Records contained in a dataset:
= = =

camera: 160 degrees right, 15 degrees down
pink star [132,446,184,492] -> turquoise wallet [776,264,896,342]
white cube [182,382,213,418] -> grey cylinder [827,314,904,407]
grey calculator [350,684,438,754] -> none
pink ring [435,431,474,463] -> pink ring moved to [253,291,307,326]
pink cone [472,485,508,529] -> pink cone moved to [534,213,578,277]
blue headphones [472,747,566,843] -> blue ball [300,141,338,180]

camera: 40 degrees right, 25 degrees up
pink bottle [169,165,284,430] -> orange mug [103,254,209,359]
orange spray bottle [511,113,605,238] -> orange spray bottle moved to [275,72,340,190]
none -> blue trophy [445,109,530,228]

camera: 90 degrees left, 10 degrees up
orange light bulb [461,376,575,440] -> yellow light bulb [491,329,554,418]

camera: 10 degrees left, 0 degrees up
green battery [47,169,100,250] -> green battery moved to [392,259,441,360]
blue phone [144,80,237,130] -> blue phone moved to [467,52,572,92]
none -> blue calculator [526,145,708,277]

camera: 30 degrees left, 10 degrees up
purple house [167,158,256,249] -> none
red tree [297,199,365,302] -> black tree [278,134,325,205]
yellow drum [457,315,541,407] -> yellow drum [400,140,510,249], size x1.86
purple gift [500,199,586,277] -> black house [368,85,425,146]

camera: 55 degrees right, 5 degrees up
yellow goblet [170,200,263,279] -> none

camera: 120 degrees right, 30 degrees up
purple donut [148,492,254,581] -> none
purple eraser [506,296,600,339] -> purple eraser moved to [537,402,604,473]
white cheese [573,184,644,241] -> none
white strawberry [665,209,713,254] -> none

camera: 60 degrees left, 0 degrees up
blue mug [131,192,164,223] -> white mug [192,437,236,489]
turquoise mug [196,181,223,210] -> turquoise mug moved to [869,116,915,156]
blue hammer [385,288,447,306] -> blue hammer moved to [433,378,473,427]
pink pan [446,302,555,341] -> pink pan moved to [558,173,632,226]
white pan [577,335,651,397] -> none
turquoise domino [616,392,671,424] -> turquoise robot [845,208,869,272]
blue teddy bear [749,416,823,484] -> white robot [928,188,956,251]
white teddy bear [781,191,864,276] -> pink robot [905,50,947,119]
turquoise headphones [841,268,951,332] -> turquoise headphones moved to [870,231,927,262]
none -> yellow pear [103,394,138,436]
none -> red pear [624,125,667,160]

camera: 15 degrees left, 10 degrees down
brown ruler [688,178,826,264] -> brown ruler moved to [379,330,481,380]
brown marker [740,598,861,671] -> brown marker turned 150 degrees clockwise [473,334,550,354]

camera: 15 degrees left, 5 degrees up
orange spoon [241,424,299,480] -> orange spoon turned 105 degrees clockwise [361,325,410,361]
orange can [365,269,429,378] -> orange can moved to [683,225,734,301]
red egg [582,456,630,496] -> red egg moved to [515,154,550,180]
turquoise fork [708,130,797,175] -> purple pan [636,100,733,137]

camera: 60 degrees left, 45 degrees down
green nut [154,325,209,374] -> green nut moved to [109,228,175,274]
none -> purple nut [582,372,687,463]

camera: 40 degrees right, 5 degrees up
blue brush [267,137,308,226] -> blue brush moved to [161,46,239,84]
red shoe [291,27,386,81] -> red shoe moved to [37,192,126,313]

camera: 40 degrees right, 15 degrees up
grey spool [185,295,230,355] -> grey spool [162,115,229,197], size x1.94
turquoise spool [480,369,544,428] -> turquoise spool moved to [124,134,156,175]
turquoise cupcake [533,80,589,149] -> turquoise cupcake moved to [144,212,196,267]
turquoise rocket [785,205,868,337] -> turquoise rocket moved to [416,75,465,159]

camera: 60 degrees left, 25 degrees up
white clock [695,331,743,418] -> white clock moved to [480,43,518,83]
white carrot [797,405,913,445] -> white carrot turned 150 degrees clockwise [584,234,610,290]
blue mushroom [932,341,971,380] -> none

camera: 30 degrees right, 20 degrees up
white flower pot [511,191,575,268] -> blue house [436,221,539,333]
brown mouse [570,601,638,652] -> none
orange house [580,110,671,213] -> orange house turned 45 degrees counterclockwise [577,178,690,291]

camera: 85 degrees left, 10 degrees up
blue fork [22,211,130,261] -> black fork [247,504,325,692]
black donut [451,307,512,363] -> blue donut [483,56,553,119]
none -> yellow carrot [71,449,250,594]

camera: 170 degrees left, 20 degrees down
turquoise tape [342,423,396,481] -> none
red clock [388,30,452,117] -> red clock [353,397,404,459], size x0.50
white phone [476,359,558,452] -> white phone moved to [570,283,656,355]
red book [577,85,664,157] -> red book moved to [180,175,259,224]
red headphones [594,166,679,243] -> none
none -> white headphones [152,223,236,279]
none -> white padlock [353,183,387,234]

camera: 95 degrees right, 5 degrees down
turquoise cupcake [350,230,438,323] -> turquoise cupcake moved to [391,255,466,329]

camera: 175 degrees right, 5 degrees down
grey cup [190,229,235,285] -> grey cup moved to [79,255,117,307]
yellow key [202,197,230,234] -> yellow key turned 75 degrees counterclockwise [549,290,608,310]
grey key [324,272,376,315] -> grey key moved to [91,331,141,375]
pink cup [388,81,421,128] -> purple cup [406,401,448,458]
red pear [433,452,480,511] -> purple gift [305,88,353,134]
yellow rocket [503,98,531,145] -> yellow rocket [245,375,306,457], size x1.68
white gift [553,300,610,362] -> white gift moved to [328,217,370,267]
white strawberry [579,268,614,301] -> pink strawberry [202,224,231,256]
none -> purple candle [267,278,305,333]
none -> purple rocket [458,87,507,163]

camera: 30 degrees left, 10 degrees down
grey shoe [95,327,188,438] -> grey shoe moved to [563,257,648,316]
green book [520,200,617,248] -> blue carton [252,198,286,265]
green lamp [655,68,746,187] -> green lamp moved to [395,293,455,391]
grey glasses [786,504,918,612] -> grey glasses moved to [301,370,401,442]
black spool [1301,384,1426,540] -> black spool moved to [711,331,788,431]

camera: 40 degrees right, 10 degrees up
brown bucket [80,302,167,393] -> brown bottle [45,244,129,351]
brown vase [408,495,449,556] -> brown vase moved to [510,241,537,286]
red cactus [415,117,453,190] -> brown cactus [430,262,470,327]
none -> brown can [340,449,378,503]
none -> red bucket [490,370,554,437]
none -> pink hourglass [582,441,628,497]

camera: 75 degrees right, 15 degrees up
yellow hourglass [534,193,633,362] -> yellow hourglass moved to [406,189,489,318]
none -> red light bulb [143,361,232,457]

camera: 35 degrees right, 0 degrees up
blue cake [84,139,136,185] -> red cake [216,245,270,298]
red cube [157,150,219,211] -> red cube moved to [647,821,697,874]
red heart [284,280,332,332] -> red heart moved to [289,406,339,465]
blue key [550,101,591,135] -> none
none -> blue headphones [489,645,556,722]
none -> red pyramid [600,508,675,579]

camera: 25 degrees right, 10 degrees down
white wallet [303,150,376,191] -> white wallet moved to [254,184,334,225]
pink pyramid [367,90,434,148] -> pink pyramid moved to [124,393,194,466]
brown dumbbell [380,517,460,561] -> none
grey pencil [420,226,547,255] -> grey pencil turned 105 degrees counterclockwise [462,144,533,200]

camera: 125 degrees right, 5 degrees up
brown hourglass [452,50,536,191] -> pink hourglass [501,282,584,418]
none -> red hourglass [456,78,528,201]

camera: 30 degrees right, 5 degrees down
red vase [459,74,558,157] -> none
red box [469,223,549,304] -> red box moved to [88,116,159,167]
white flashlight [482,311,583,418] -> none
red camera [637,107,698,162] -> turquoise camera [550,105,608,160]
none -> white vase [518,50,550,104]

= = =

● **Work to complete**: Would you print, exactly as written, every line above from the one holding "camera: 170 degrees left, 20 degrees down" through the one holding "blue cake [84,139,136,185]", with both included and no other lines?

● **Answer area**:
camera: 170 degrees left, 20 degrees down
turquoise tape [342,423,396,481] -> none
red clock [388,30,452,117] -> red clock [353,397,404,459], size x0.50
white phone [476,359,558,452] -> white phone moved to [570,283,656,355]
red book [577,85,664,157] -> red book moved to [180,175,259,224]
red headphones [594,166,679,243] -> none
none -> white headphones [152,223,236,279]
none -> white padlock [353,183,387,234]

camera: 95 degrees right, 5 degrees down
turquoise cupcake [350,230,438,323] -> turquoise cupcake moved to [391,255,466,329]

camera: 175 degrees right, 5 degrees down
grey cup [190,229,235,285] -> grey cup moved to [79,255,117,307]
yellow key [202,197,230,234] -> yellow key turned 75 degrees counterclockwise [549,290,608,310]
grey key [324,272,376,315] -> grey key moved to [91,331,141,375]
pink cup [388,81,421,128] -> purple cup [406,401,448,458]
red pear [433,452,480,511] -> purple gift [305,88,353,134]
yellow rocket [503,98,531,145] -> yellow rocket [245,375,306,457], size x1.68
white gift [553,300,610,362] -> white gift moved to [328,217,370,267]
white strawberry [579,268,614,301] -> pink strawberry [202,224,231,256]
none -> purple candle [267,278,305,333]
none -> purple rocket [458,87,507,163]

camera: 30 degrees left, 10 degrees down
grey shoe [95,327,188,438] -> grey shoe moved to [563,257,648,316]
green book [520,200,617,248] -> blue carton [252,198,286,265]
green lamp [655,68,746,187] -> green lamp moved to [395,293,455,391]
grey glasses [786,504,918,612] -> grey glasses moved to [301,370,401,442]
black spool [1301,384,1426,540] -> black spool moved to [711,331,788,431]

camera: 40 degrees right, 10 degrees up
brown bucket [80,302,167,393] -> brown bottle [45,244,129,351]
brown vase [408,495,449,556] -> brown vase moved to [510,241,537,286]
red cactus [415,117,453,190] -> brown cactus [430,262,470,327]
none -> brown can [340,449,378,503]
none -> red bucket [490,370,554,437]
none -> pink hourglass [582,441,628,497]

camera: 75 degrees right, 15 degrees up
yellow hourglass [534,193,633,362] -> yellow hourglass moved to [406,189,489,318]
none -> red light bulb [143,361,232,457]

camera: 35 degrees right, 0 degrees up
blue cake [84,139,136,185] -> red cake [216,245,270,298]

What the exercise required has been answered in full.